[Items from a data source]
◇ ◇ ◇ ◇ ◇ ◇ ◇
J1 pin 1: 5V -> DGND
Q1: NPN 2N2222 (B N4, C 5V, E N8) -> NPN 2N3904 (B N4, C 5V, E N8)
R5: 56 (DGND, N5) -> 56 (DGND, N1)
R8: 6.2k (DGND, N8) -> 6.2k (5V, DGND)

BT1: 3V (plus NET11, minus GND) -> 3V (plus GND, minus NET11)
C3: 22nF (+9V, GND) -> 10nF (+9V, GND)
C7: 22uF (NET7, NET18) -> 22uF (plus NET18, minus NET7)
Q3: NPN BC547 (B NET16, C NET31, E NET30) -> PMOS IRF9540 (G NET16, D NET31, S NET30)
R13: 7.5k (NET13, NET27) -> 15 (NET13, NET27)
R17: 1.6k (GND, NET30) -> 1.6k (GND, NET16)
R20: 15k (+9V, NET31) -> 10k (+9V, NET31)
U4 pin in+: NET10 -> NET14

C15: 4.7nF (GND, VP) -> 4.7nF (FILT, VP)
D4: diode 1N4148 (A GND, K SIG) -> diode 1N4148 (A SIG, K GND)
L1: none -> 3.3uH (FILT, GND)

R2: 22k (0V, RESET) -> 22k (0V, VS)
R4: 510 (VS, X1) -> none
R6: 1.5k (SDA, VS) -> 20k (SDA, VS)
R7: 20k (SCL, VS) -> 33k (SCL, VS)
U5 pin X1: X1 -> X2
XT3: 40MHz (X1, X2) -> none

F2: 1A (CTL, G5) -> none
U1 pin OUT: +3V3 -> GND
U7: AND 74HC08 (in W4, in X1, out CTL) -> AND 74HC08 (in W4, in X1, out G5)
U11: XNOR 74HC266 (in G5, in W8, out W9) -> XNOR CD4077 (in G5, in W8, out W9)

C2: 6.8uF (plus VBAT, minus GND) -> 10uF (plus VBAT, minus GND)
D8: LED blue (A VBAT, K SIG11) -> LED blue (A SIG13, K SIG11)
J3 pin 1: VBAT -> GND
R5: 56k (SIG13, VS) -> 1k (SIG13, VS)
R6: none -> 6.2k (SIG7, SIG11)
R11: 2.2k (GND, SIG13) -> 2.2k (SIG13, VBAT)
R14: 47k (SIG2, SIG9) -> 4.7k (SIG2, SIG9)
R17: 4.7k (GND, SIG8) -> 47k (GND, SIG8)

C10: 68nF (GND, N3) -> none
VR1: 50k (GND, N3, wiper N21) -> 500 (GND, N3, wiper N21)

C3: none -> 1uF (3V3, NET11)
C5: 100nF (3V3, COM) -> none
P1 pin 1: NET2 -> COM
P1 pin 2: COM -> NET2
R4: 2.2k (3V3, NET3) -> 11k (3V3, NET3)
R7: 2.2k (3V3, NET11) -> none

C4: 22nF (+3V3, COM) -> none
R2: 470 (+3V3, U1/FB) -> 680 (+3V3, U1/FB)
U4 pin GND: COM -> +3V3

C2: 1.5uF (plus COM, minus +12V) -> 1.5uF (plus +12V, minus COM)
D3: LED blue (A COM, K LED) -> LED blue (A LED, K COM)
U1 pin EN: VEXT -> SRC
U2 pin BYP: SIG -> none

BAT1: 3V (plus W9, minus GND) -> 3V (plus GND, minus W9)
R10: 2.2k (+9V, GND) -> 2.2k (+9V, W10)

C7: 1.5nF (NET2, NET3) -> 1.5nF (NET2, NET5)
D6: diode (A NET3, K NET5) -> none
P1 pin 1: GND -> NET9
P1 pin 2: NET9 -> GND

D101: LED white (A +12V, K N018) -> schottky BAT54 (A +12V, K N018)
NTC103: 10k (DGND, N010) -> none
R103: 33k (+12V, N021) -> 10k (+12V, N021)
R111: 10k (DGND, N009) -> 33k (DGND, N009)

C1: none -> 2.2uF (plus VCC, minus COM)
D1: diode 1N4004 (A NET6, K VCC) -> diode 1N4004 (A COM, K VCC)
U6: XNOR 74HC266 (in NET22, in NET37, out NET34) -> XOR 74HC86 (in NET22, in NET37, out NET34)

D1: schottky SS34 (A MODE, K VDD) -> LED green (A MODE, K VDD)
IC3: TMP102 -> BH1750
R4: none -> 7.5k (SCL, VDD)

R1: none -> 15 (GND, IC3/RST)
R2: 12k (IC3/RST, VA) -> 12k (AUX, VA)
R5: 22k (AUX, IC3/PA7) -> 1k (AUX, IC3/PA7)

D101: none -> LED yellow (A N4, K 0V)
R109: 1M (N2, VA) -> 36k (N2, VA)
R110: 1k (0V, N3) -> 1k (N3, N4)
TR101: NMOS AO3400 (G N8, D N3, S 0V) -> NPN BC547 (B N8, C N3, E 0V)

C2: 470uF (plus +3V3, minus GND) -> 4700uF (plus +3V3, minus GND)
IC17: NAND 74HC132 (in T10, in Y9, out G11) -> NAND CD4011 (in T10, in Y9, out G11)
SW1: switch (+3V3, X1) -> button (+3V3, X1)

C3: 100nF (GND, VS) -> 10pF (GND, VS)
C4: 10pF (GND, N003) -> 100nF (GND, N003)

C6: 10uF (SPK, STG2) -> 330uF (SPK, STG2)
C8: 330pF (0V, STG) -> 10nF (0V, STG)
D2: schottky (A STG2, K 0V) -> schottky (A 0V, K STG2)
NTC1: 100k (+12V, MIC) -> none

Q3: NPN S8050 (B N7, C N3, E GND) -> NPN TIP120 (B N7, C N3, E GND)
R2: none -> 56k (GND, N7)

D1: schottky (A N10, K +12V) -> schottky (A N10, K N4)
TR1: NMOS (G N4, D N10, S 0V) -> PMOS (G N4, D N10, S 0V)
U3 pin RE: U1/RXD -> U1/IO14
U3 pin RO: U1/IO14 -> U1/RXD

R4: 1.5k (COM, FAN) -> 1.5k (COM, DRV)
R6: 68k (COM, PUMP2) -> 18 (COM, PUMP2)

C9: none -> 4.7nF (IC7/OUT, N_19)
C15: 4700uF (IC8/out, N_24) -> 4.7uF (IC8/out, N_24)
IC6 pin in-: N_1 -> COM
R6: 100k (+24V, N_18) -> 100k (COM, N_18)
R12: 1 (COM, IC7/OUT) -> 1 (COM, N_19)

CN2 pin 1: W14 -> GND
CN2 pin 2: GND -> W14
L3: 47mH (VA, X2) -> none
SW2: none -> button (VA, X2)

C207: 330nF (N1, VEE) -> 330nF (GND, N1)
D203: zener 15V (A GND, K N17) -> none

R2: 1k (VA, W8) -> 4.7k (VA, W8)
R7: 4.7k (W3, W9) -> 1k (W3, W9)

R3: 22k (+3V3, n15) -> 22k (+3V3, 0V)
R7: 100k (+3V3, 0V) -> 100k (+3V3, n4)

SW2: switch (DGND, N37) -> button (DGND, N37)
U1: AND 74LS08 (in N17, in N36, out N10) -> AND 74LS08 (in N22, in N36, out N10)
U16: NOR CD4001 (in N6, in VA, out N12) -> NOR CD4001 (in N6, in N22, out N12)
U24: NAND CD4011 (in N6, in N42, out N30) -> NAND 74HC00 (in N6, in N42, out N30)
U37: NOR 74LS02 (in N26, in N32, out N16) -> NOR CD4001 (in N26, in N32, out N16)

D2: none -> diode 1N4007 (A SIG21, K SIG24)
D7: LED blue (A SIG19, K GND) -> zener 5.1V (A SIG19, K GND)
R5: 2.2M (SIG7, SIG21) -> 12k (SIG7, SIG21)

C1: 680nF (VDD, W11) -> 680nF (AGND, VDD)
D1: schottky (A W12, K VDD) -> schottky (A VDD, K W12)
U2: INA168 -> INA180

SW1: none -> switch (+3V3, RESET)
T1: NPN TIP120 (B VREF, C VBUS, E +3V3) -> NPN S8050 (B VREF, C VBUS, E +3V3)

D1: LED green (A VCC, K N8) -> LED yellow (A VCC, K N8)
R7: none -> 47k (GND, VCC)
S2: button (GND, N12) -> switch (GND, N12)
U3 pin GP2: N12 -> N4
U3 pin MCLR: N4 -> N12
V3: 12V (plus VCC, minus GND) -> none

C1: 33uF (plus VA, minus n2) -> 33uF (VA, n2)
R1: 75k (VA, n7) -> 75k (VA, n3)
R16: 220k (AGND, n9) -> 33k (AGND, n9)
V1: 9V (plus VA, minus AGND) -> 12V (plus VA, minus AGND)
◇ ◇ ◇ ◇ ◇ ◇ ◇
**WORK TO BE COMPLETED**
Copy every line of the data above, beginning with the first and ending with the line that contains "C15: 4.7nF (GND, VP) -> 4.7nF (FILT, VP)", and give nothing more.

**REPLY TO THE EXERCISE**
J1 pin 1: 5V -> DGND
Q1: NPN 2N2222 (B N4, C 5V, E N8) -> NPN 2N3904 (B N4, C 5V, E N8)
R5: 56 (DGND, N5) -> 56 (DGND, N1)
R8: 6.2k (DGND, N8) -> 6.2k (5V, DGND)

BT1: 3V (plus NET11, minus GND) -> 3V (plus GND, minus NET11)
C3: 22nF (+9V, GND) -> 10nF (+9V, GND)
C7: 22uF (NET7, NET18) -> 22uF (plus NET18, minus NET7)
Q3: NPN BC547 (B NET16, C NET31, E NET30) -> PMOS IRF9540 (G NET16, D NET31, S NET30)
R13: 7.5k (NET13, NET27) -> 15 (NET13, NET27)
R17: 1.6k (GND, NET30) -> 1.6k (GND, NET16)
R20: 15k (+9V, NET31) -> 10k (+9V, NET31)
U4 pin in+: NET10 -> NET14

C15: 4.7nF (GND, VP) -> 4.7nF (FILT, VP)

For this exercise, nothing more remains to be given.